The task: Images don't belong in the copy. Output the rest of the data exactly.

Records for this exercise:
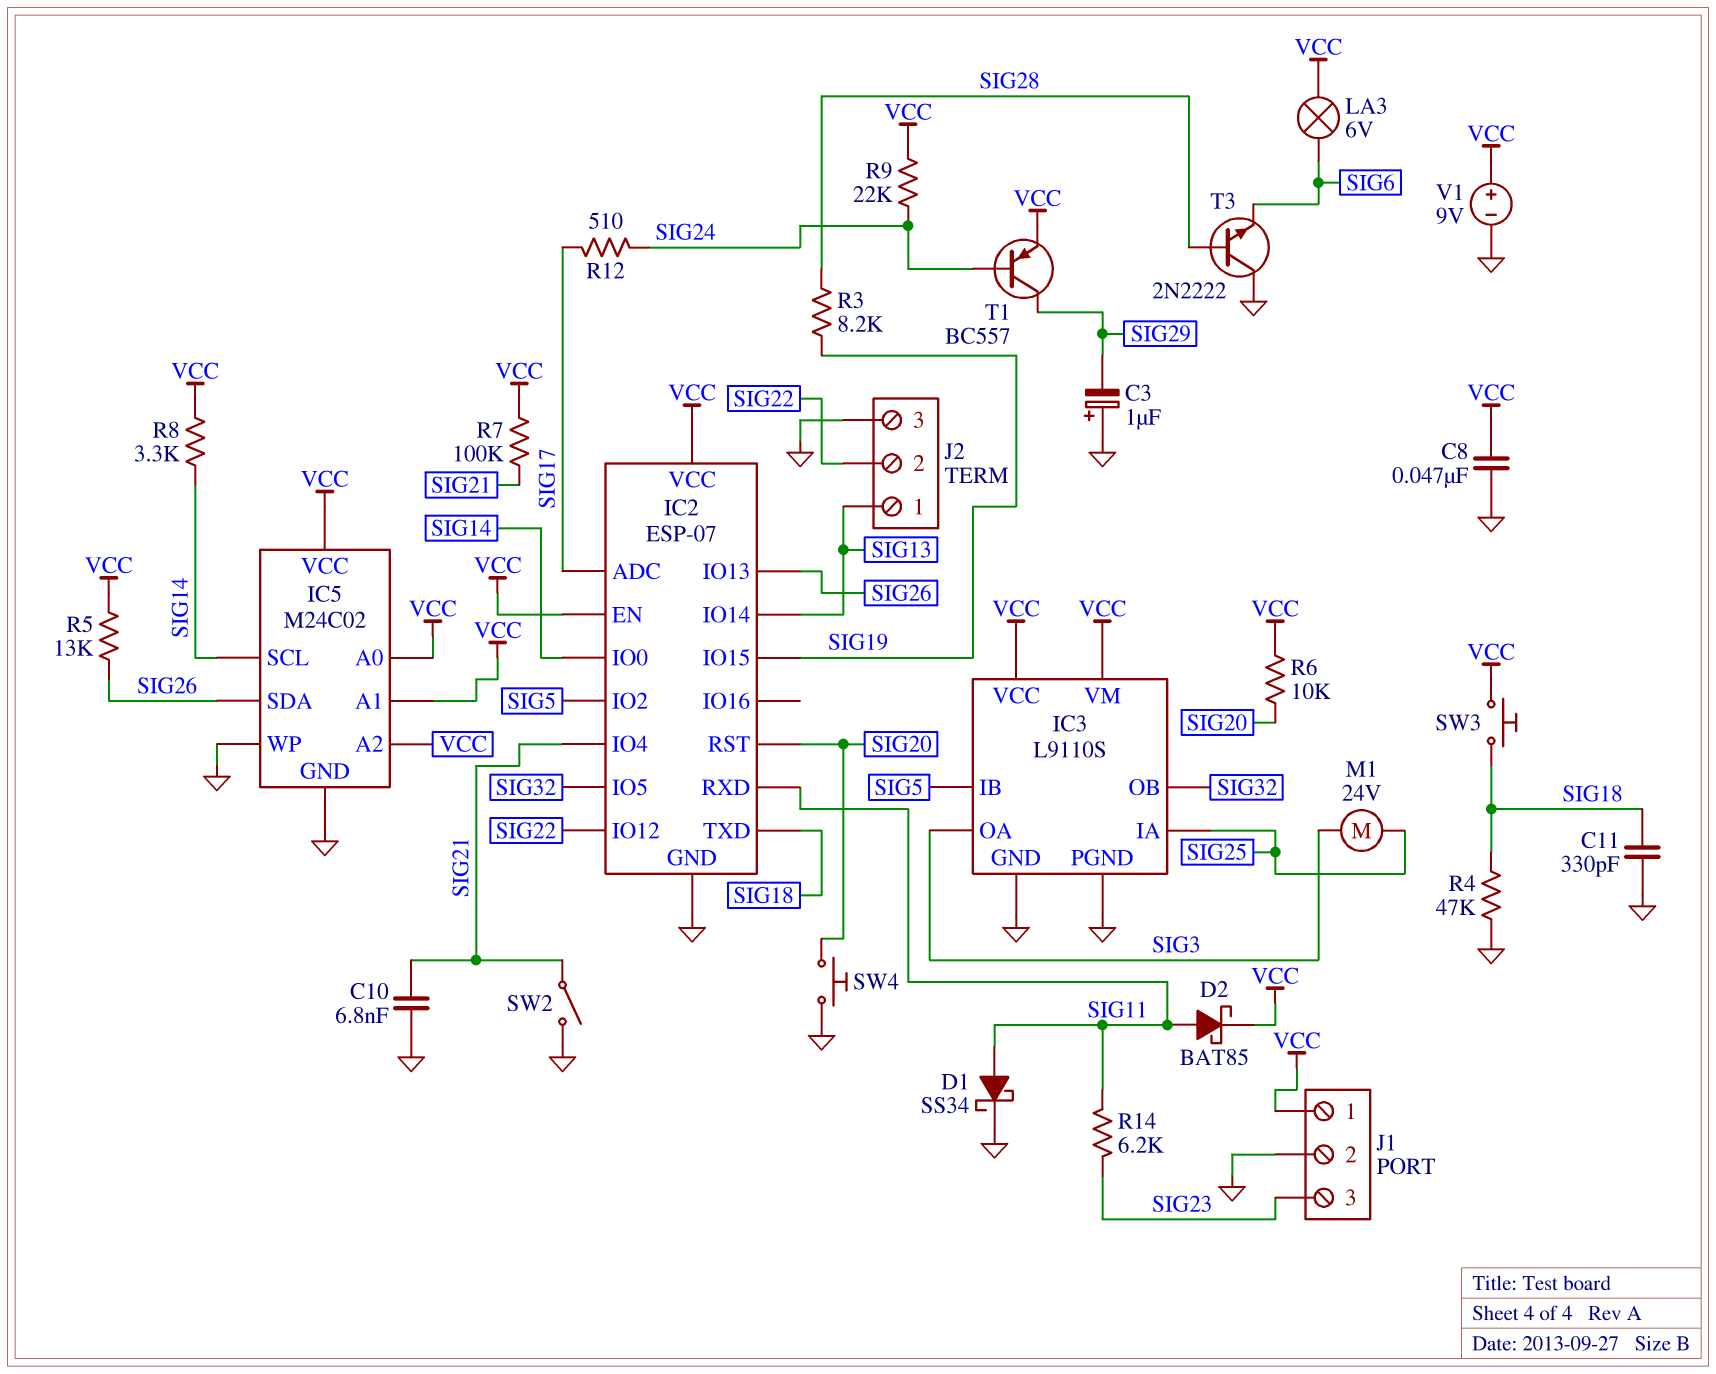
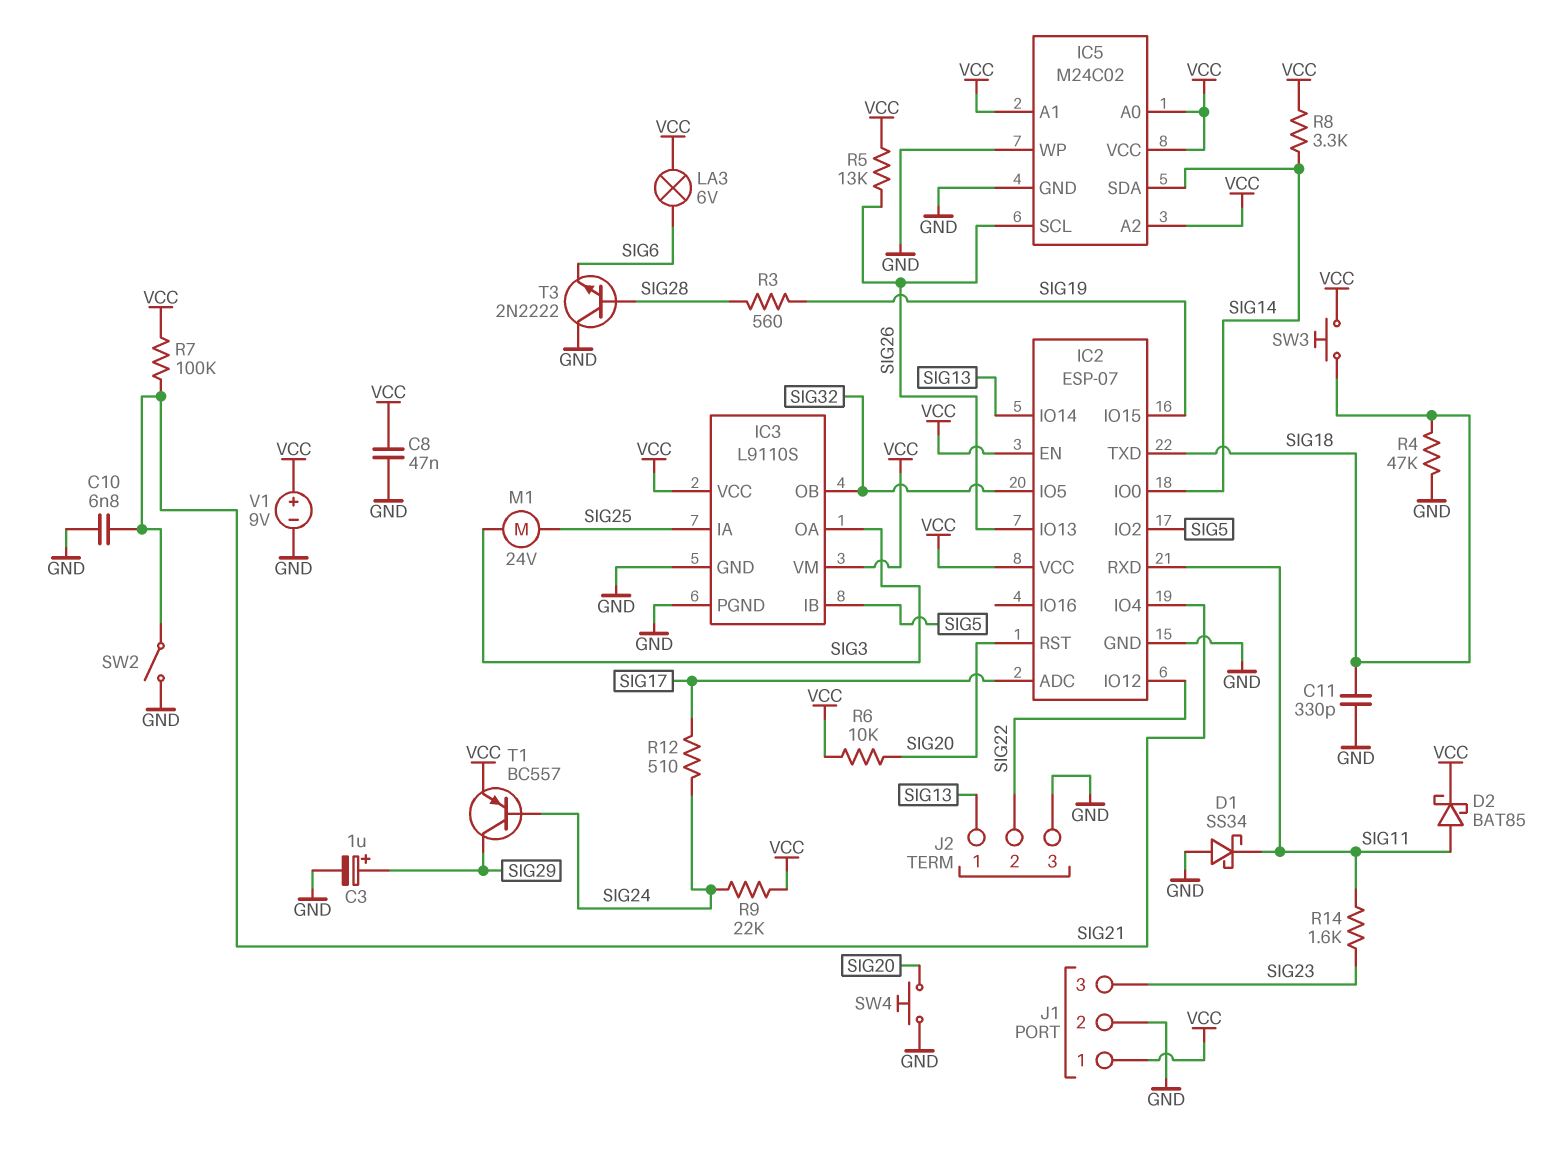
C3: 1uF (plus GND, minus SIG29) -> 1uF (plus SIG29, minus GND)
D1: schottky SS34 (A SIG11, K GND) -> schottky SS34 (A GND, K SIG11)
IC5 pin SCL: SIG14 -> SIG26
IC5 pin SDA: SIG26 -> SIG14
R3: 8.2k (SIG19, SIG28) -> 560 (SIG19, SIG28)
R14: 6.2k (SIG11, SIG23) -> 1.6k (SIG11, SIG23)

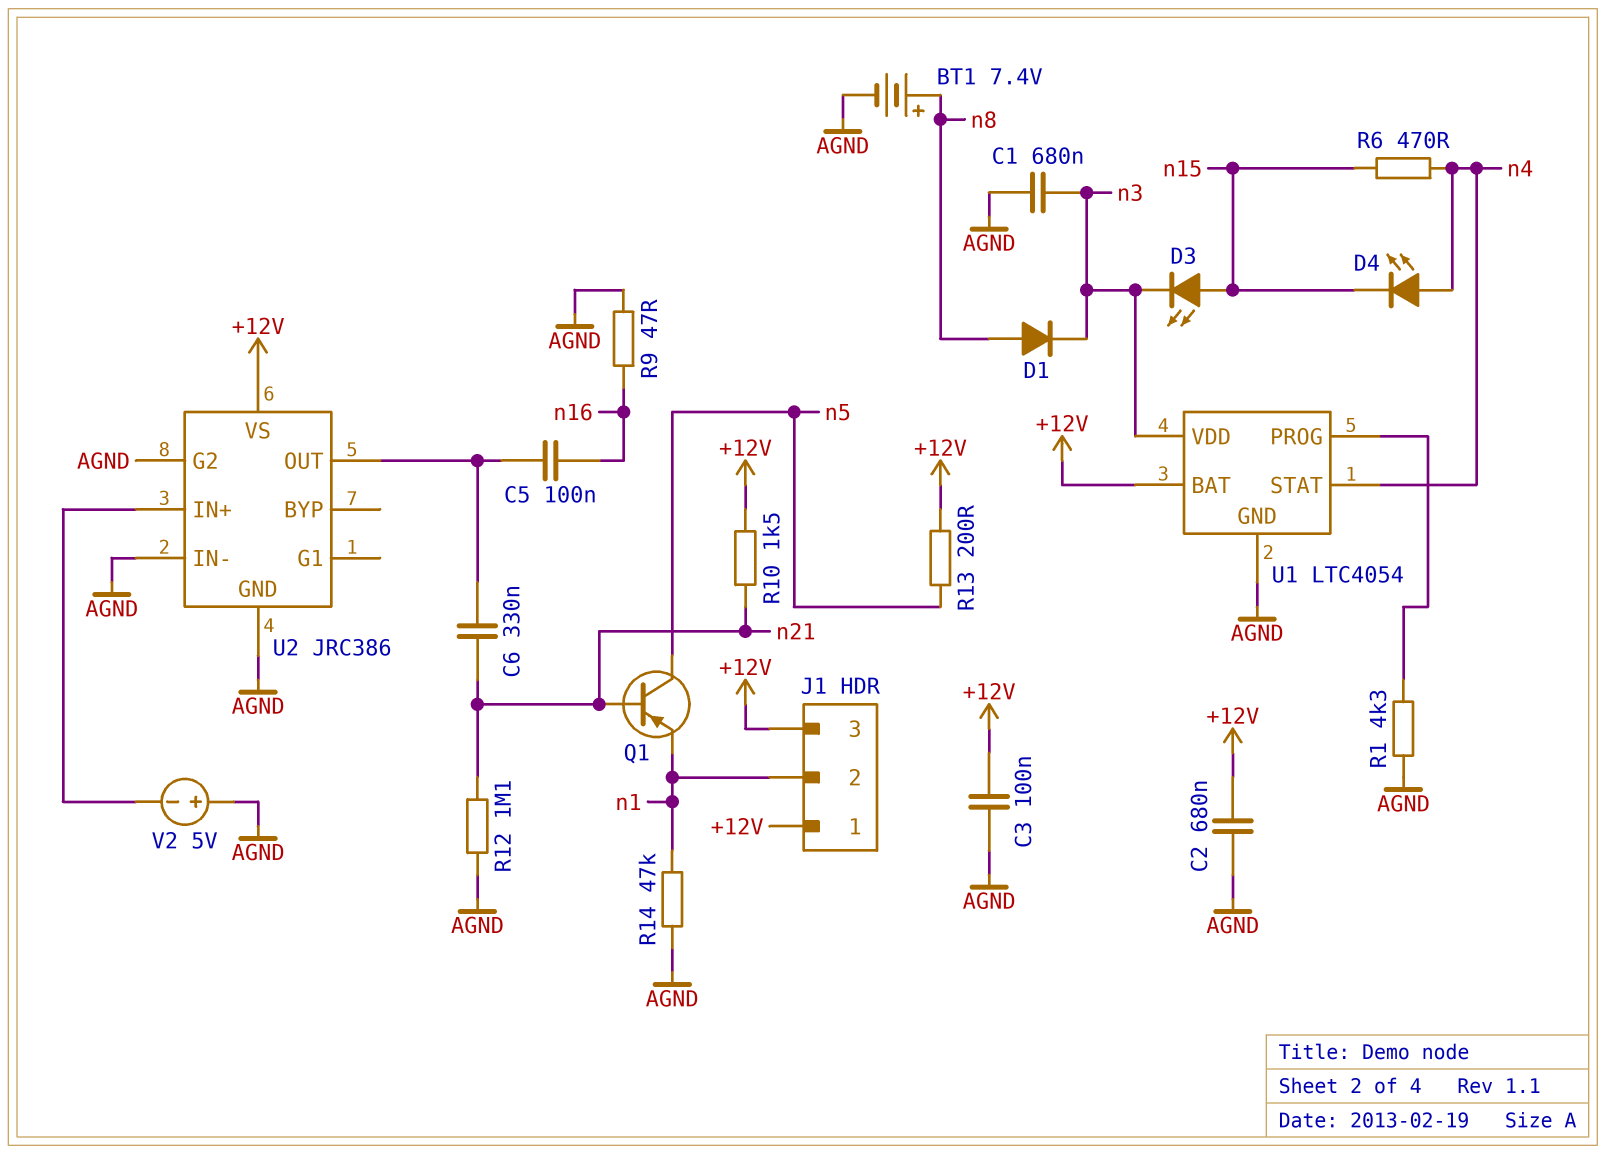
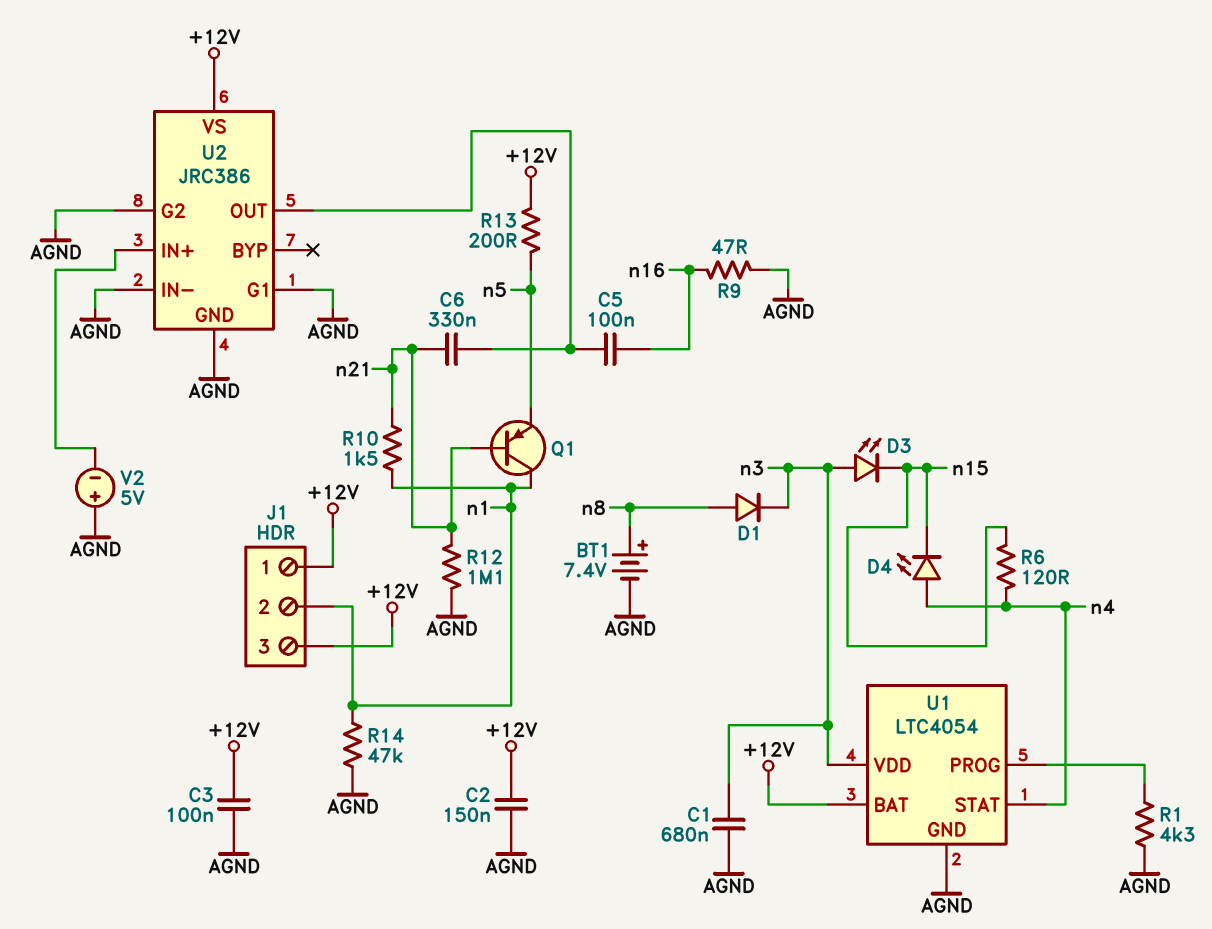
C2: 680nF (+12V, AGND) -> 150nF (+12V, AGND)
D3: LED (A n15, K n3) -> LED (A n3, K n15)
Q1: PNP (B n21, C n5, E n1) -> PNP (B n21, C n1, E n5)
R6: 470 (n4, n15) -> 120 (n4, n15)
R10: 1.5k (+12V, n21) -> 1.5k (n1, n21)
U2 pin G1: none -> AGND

Answer box:
C3: 1uF (plus GND, minus SIG29) -> 1uF (plus SIG29, minus GND)
D1: schottky SS34 (A SIG11, K GND) -> schottky SS34 (A GND, K SIG11)
IC5 pin SCL: SIG14 -> SIG26
IC5 pin SDA: SIG26 -> SIG14
R3: 8.2k (SIG19, SIG28) -> 560 (SIG19, SIG28)
R14: 6.2k (SIG11, SIG23) -> 1.6k (SIG11, SIG23)

C2: 680nF (+12V, AGND) -> 150nF (+12V, AGND)
D3: LED (A n15, K n3) -> LED (A n3, K n15)
Q1: PNP (B n21, C n5, E n1) -> PNP (B n21, C n1, E n5)
R6: 470 (n4, n15) -> 120 (n4, n15)
R10: 1.5k (+12V, n21) -> 1.5k (n1, n21)
U2 pin G1: none -> AGND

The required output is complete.